━━ WORKING DATA ━━
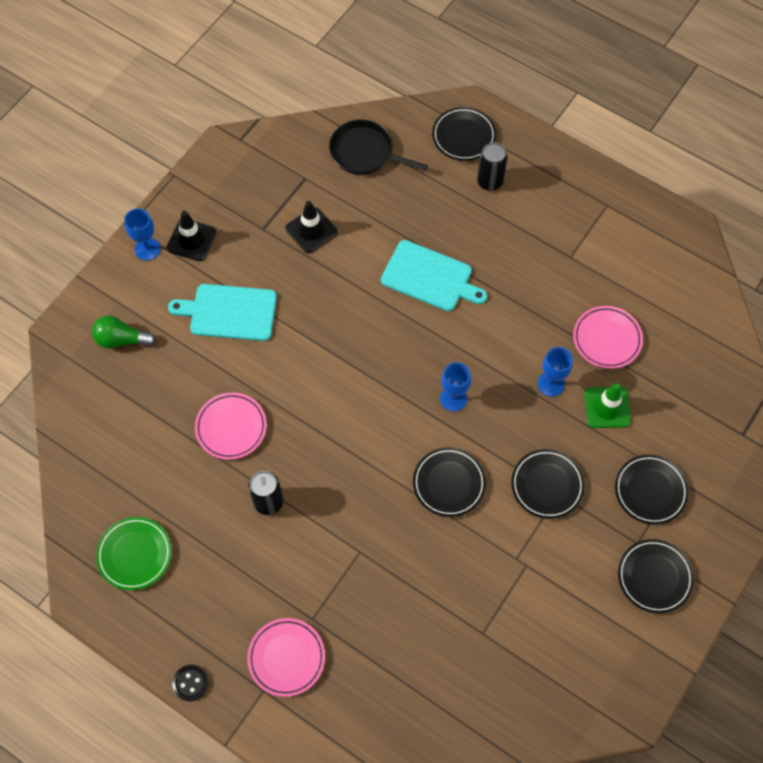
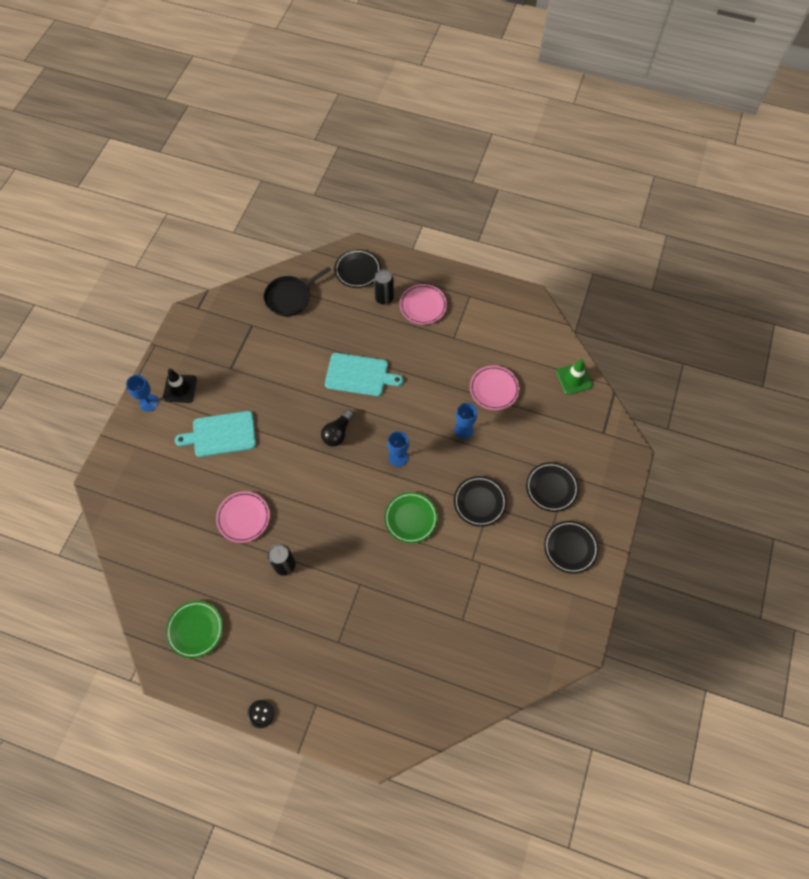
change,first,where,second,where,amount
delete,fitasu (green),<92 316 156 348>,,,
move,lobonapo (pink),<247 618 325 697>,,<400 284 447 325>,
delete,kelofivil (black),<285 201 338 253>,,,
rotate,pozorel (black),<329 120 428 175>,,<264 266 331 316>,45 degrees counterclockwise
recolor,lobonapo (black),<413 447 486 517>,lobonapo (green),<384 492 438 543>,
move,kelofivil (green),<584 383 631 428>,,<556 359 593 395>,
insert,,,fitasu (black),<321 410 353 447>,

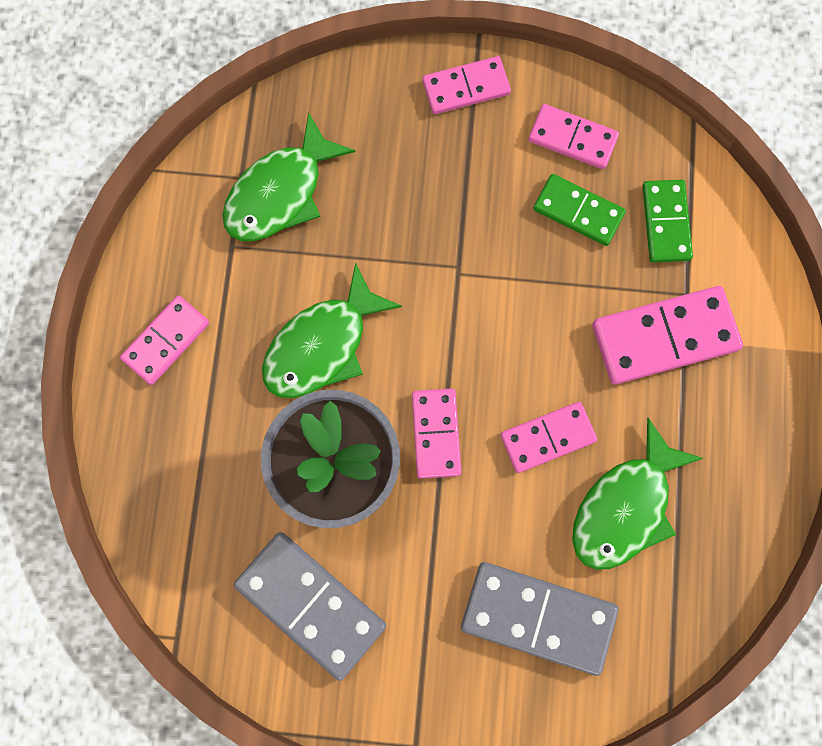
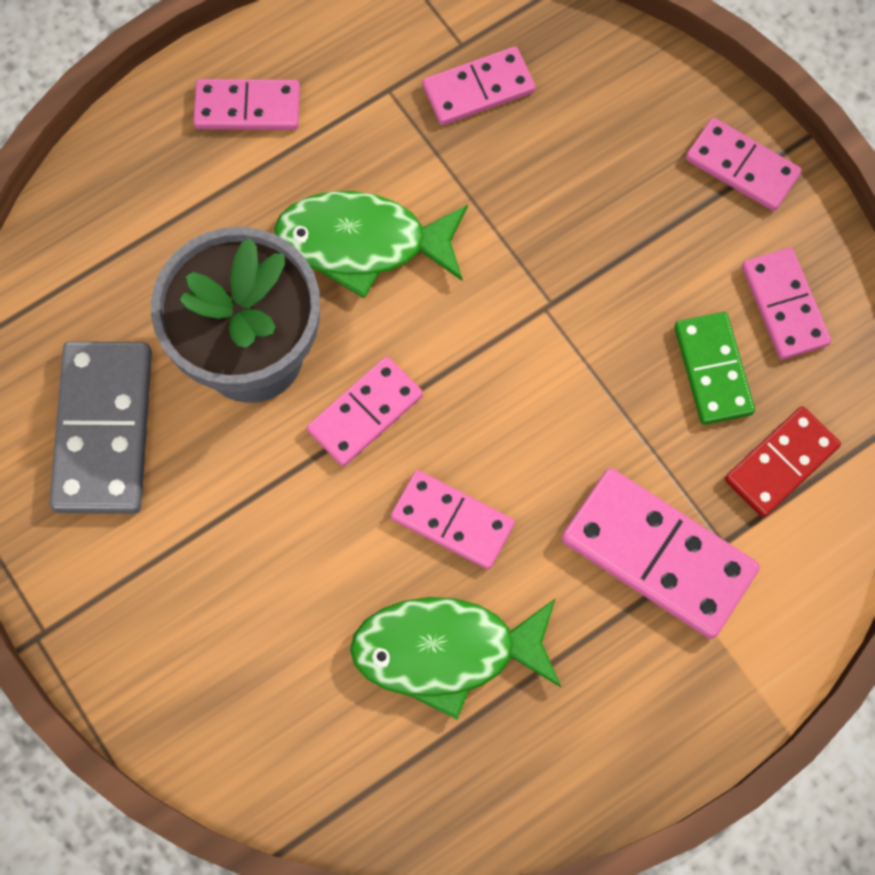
change,first,where,second,where,amount
replace,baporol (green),<222 112 355 241>,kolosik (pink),<422 47 536 125>,
delete,kolosik (grey),<461 562 619 676>,,,
recolor,kolosik (green),<642 180 693 262>,kolosik (red),<725 406 841 517>,

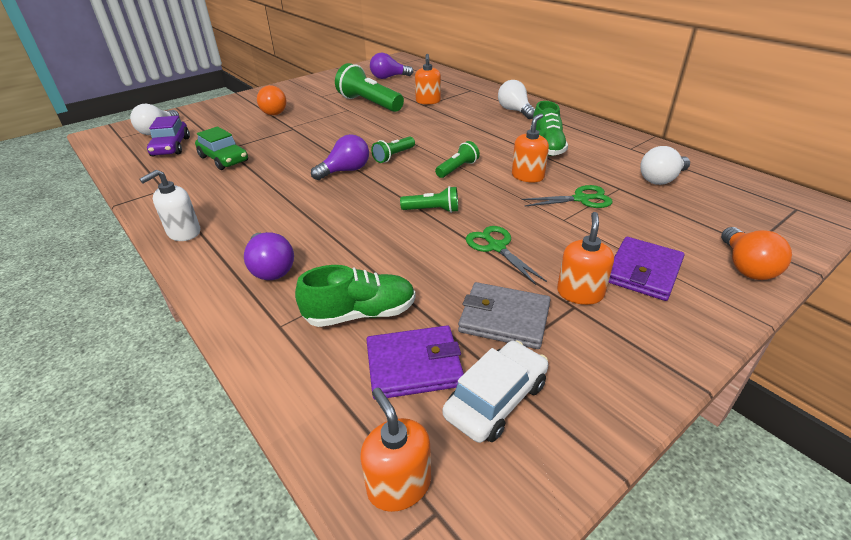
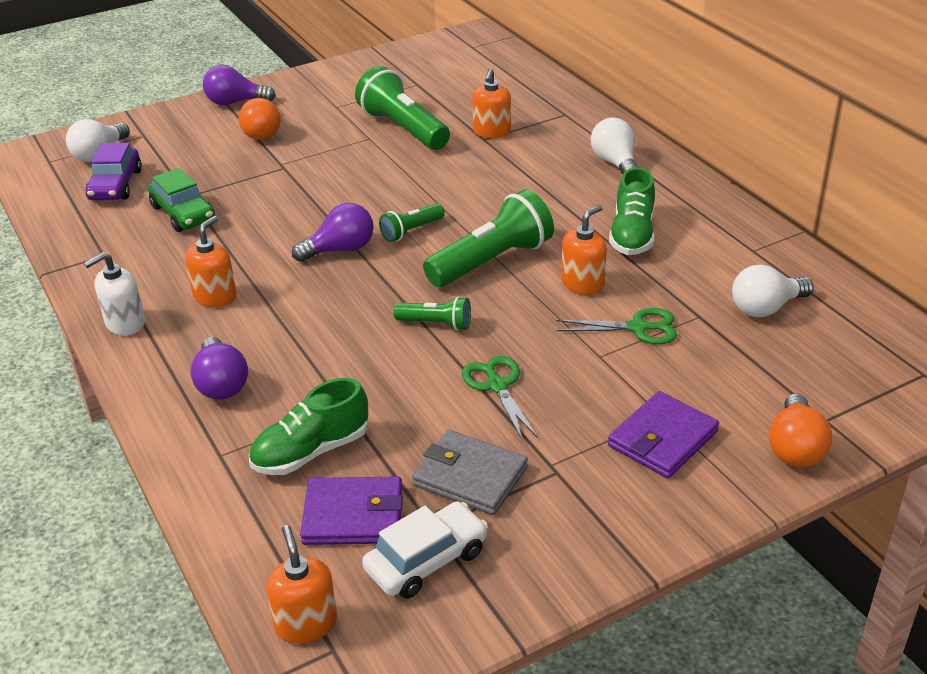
change,first,where,second,where,amount
rotate,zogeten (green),<295 265 416 327>,,<249 378 368 475>,150 degrees clockwise
move,fitasu (purple),<370 53 413 79>,,<203 65 276 105>,
resize,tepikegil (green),<435 141 480 178>,,<423 189 554 287>,x1.92
move,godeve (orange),<557 212 614 305>,,<185 216 237 307>,

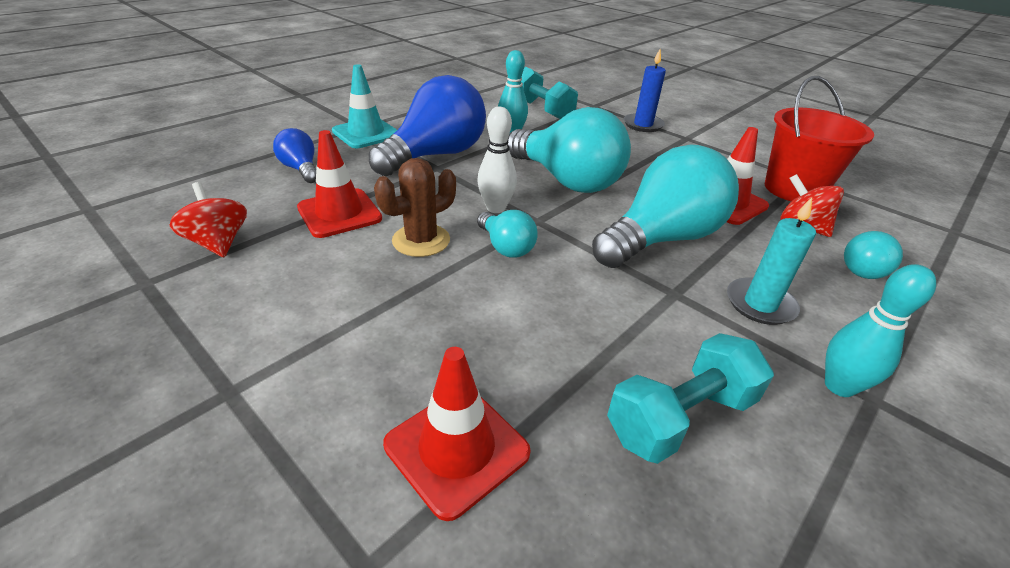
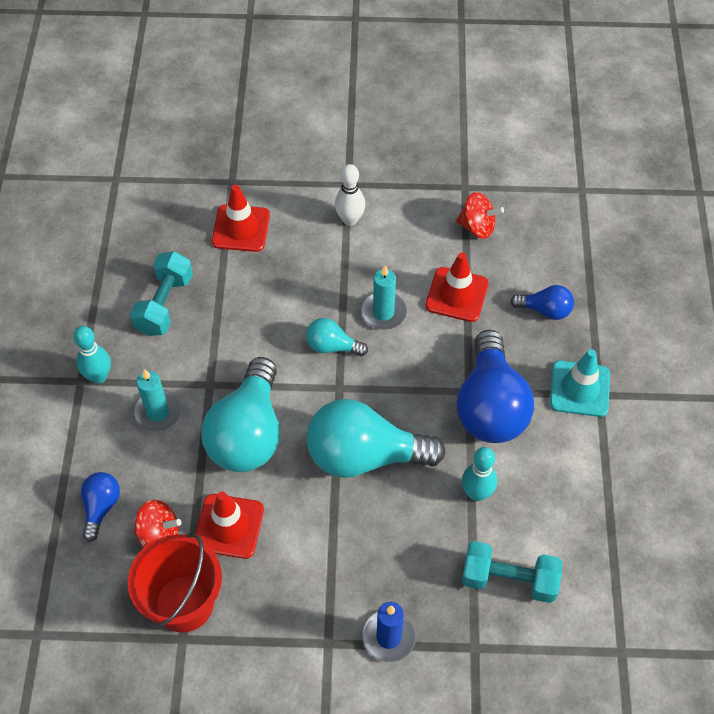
change,first,where,second,where,amount
replace,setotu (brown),<374 158 456 257>,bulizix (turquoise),<361 265 407 330>,
move,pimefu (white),<477 107 517 213>,,<335 164 365 226>,
recolor,fitasu (turquoise),<844 231 903 279>,fitasu (blue),<81 472 120 542>,

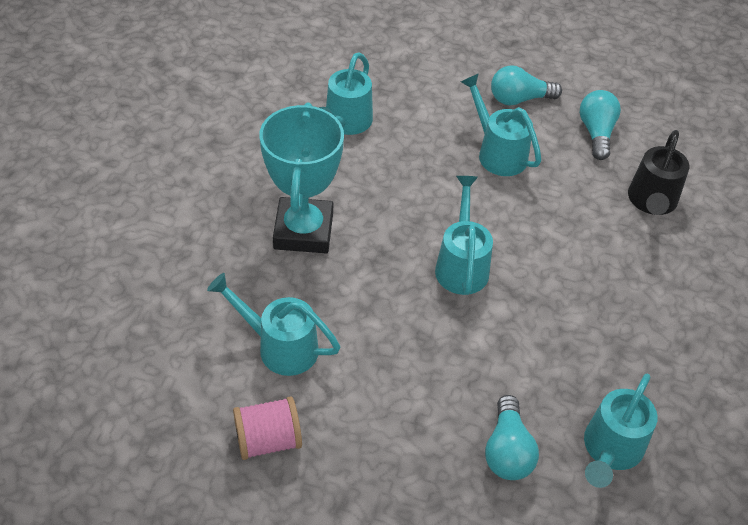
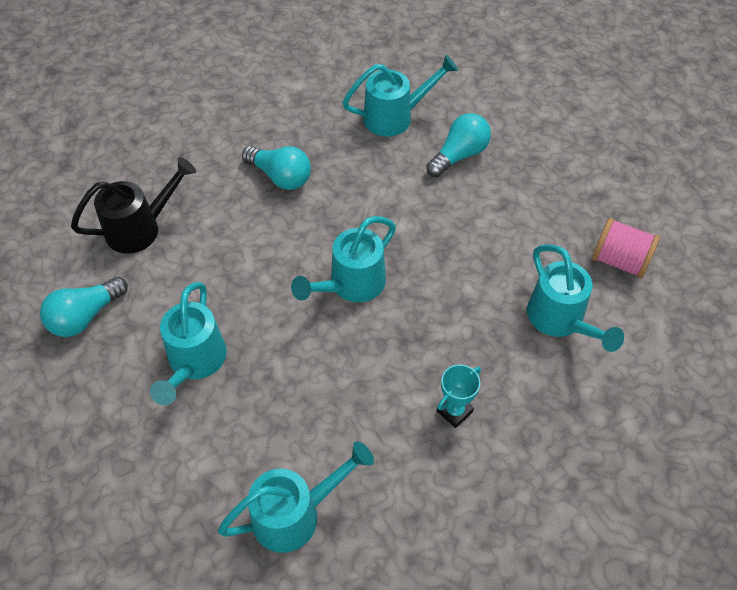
change,first,where,second,where,amount
resize,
━━━
▶ EXERCISE PROMPT
From the line containing "insert,,,fitasu (black),<321 410" through the end of the entries, quote each line exactly and nothing else, excluding all pictures.

▶ YOUR RESPONSE
insert,,,fitasu (black),<321 410 353 447>,

change,first,where,second,where,amount
replace,baporol (green),<222 112 355 241>,kolosik (pink),<422 47 536 125>,
delete,kolosik (grey),<461 562 619 676>,,,
recolor,kolosik (green),<642 180 693 262>,kolosik (red),<725 406 841 517>,

change,first,where,second,where,amount
rotate,zogeten (green),<295 265 416 327>,,<249 378 368 475>,150 degrees clockwise
move,fitasu (purple),<370 53 413 79>,,<203 65 276 105>,
resize,tepikegil (green),<435 141 480 178>,,<423 189 554 287>,x1.92
move,godeve (orange),<557 212 614 305>,,<185 216 237 307>,

change,first,where,second,where,amount
replace,setotu (brown),<374 158 456 257>,bulizix (turquoise),<361 265 407 330>,
move,pimefu (white),<477 107 517 213>,,<335 164 365 226>,
recolor,fitasu (turquoise),<844 231 903 279>,fitasu (blue),<81 472 120 542>,

change,first,where,second,where,amount
resize,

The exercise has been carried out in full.